> [INFORMATION PROVIDED]
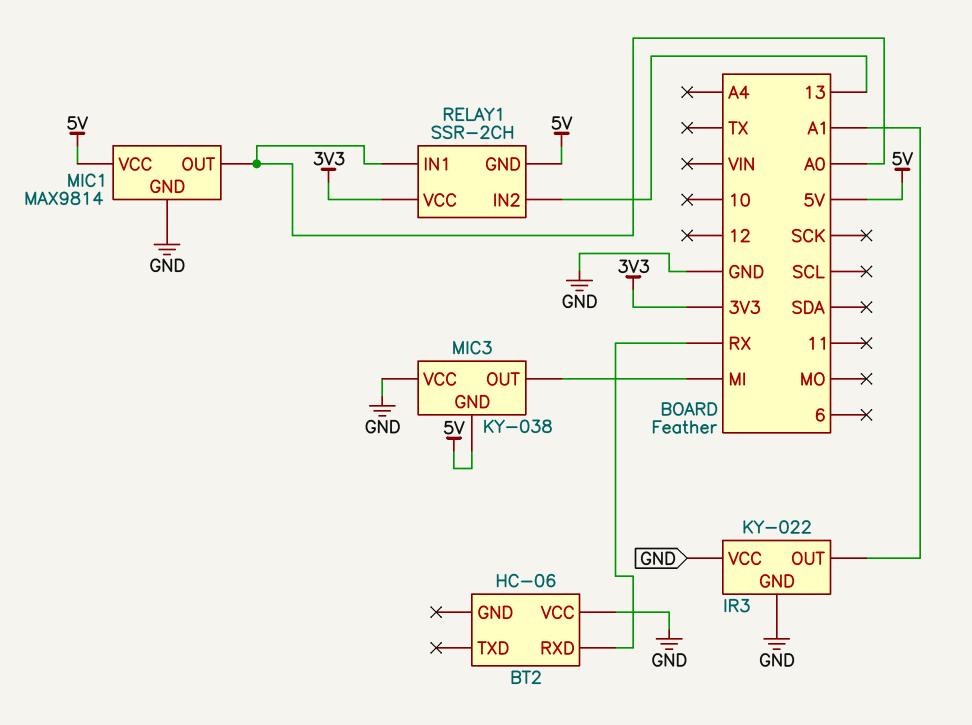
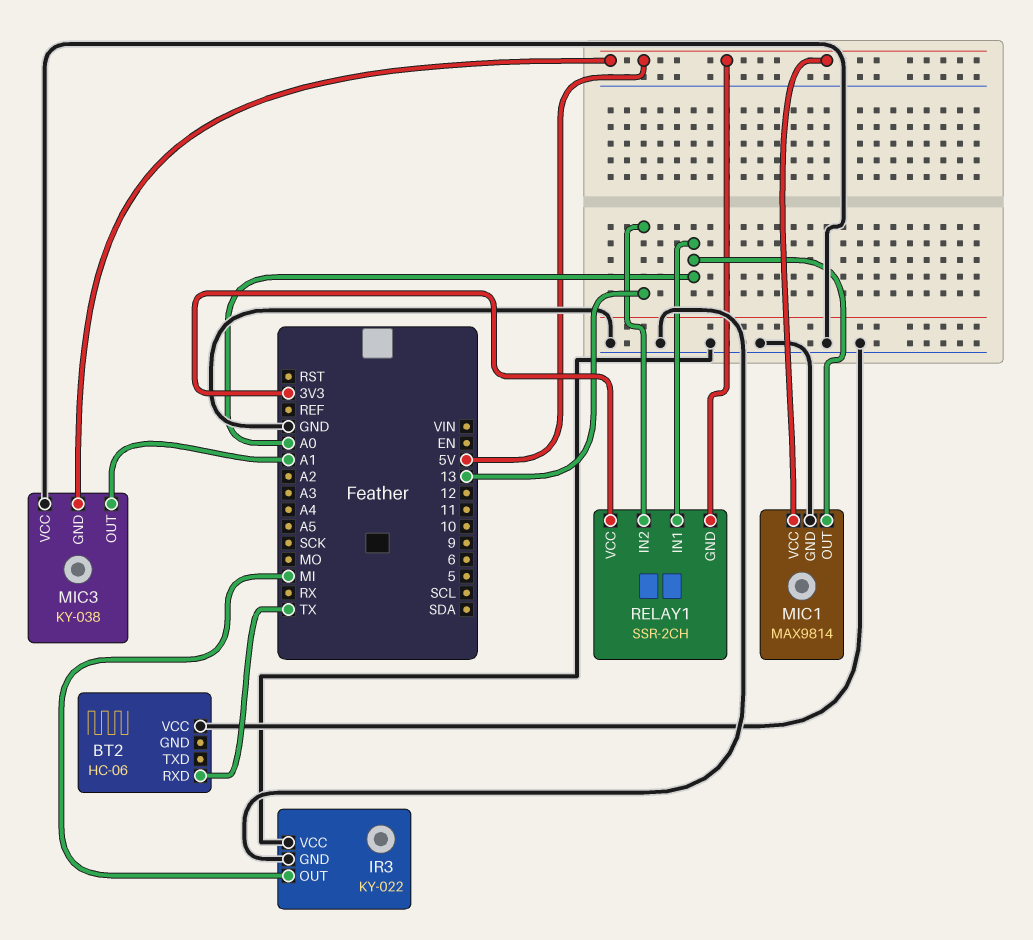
BT2 pin RXD: RX -> TX
IR3 pin OUT: A1 -> MI
MIC3 pin OUT: MI -> A1

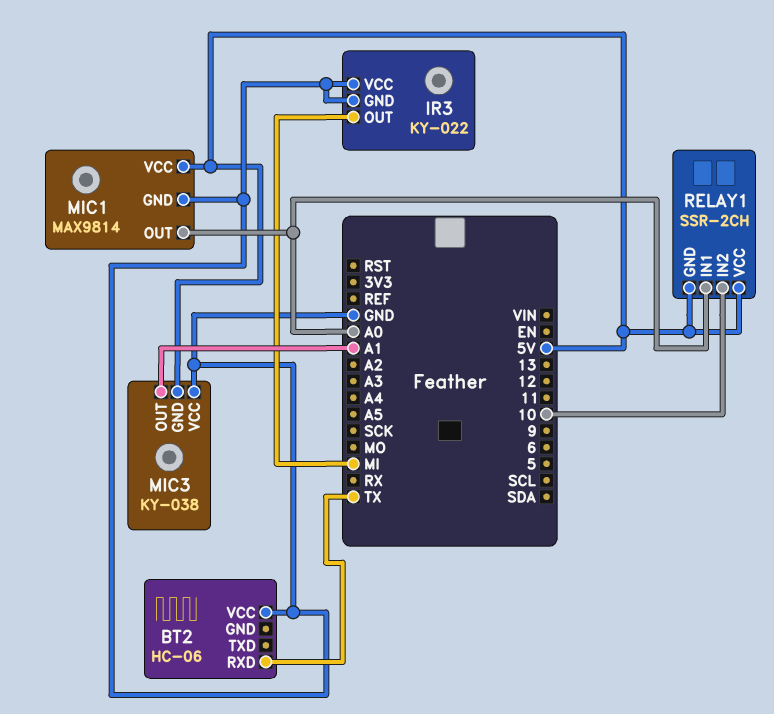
RELAY1 pin IN2: 13 -> 10
RELAY1 pin VCC: 3V3 -> 5V

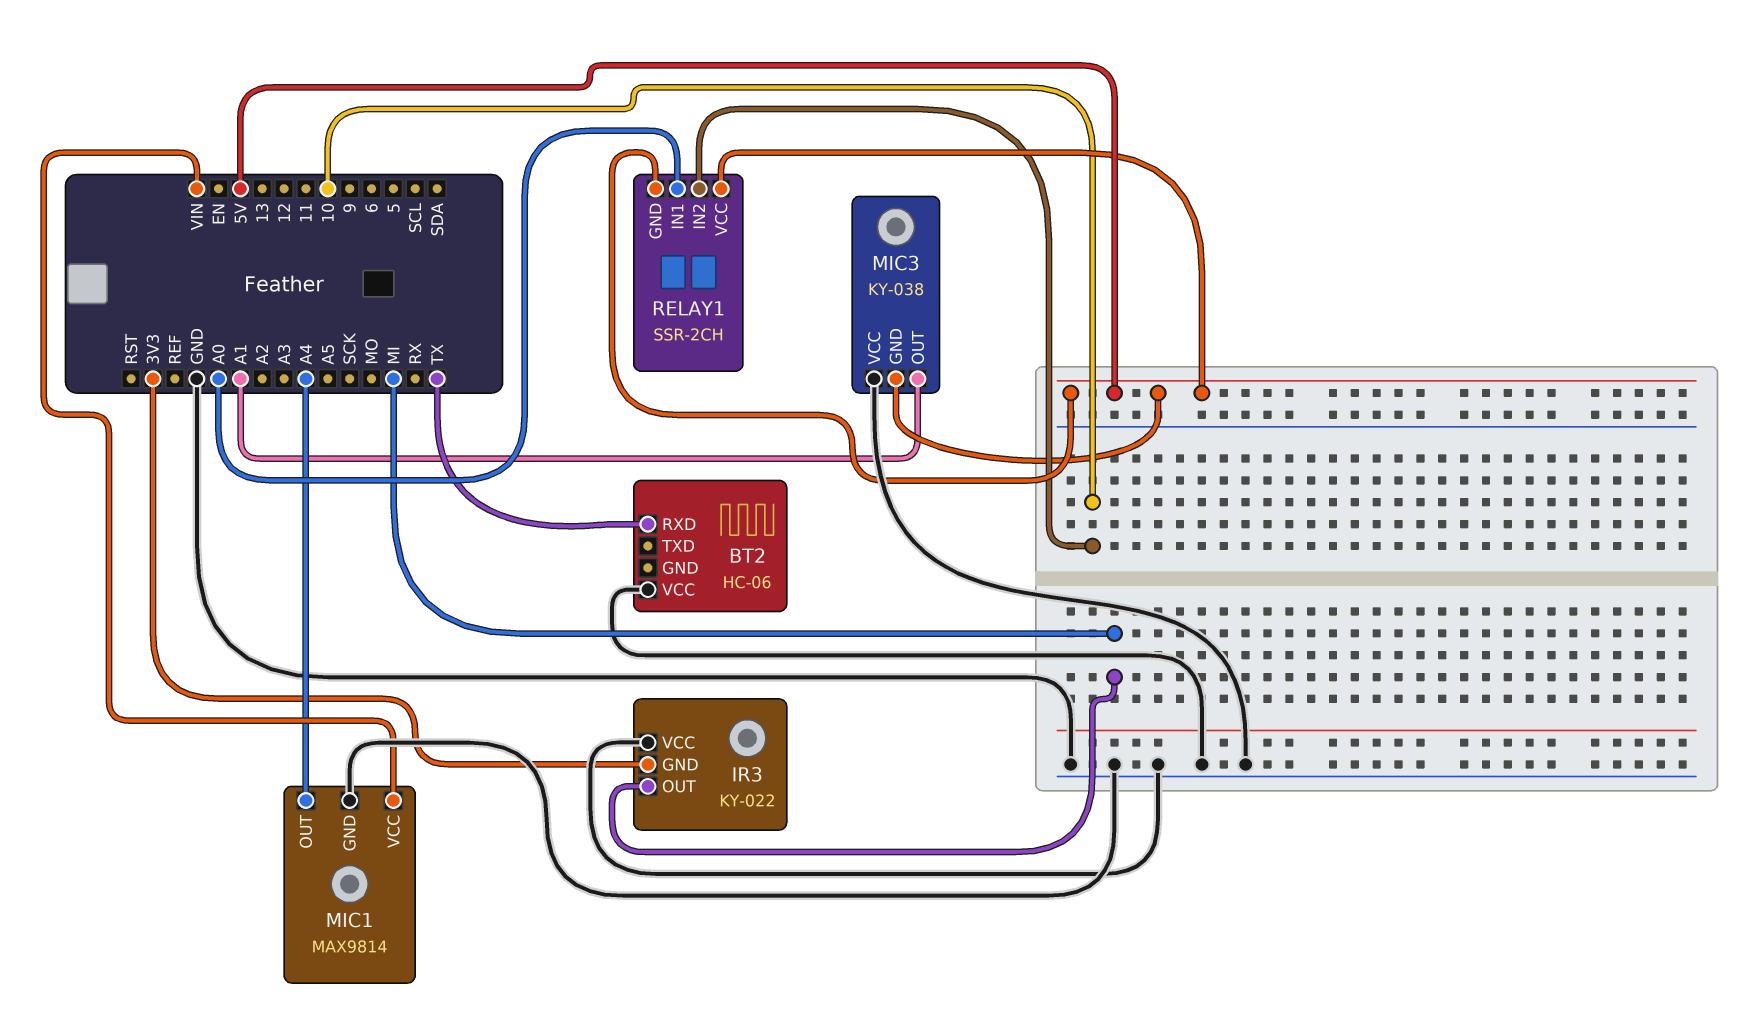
IR3 pin GND: GND -> 3V3
MIC1 pin OUT: A0 -> A4
MIC1 pin VCC: 5V -> VIN

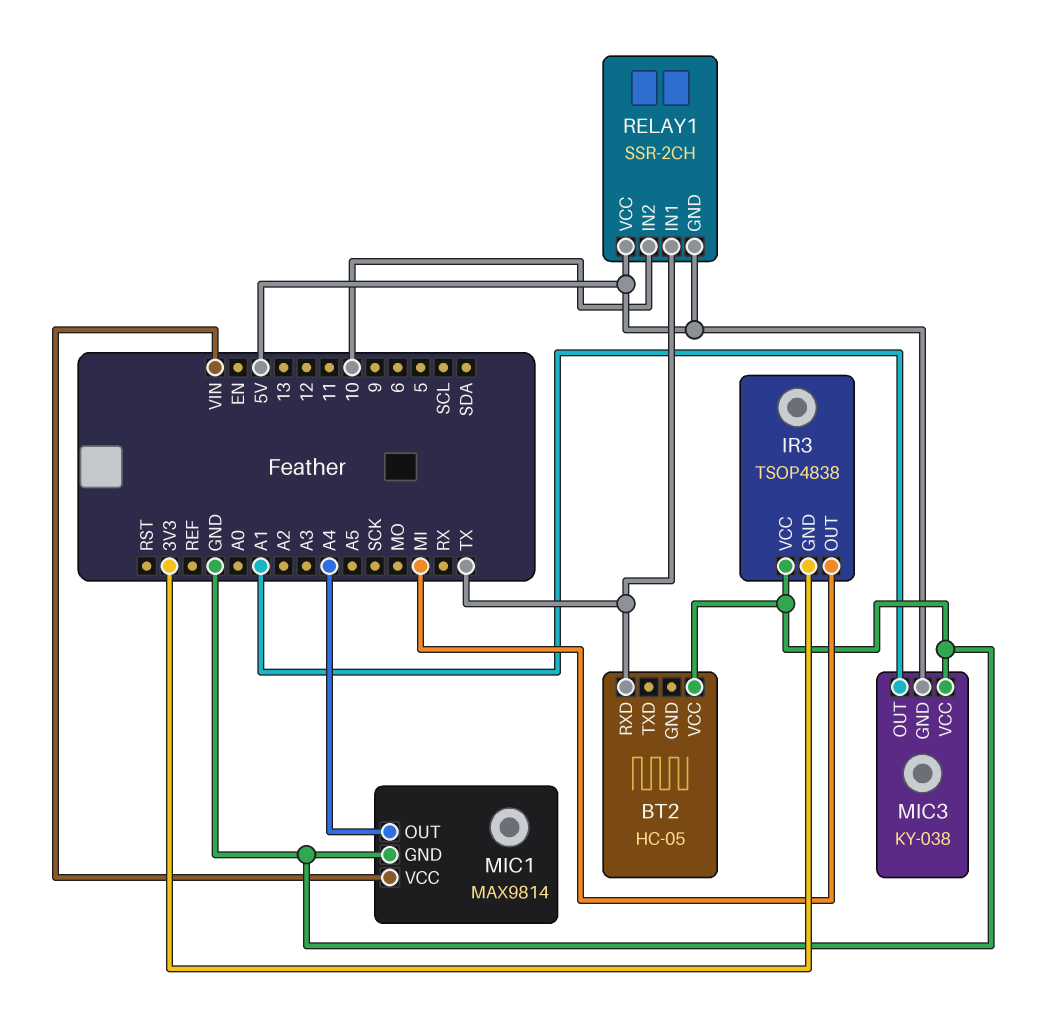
BT2: HC-06 -> HC-05
IR3: KY-022 -> TSOP4838
RELAY1 pin IN1: A0 -> TX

> [WHAT YOU NEED TO DO] Print all data above verbatim, except pictures.

> [RESPONSE BELOW]
BT2 pin RXD: RX -> TX
IR3 pin OUT: A1 -> MI
MIC3 pin OUT: MI -> A1

RELAY1 pin IN2: 13 -> 10
RELAY1 pin VCC: 3V3 -> 5V

IR3 pin GND: GND -> 3V3
MIC1 pin OUT: A0 -> A4
MIC1 pin VCC: 5V -> VIN

BT2: HC-06 -> HC-05
IR3: KY-022 -> TSOP4838
RELAY1 pin IN1: A0 -> TX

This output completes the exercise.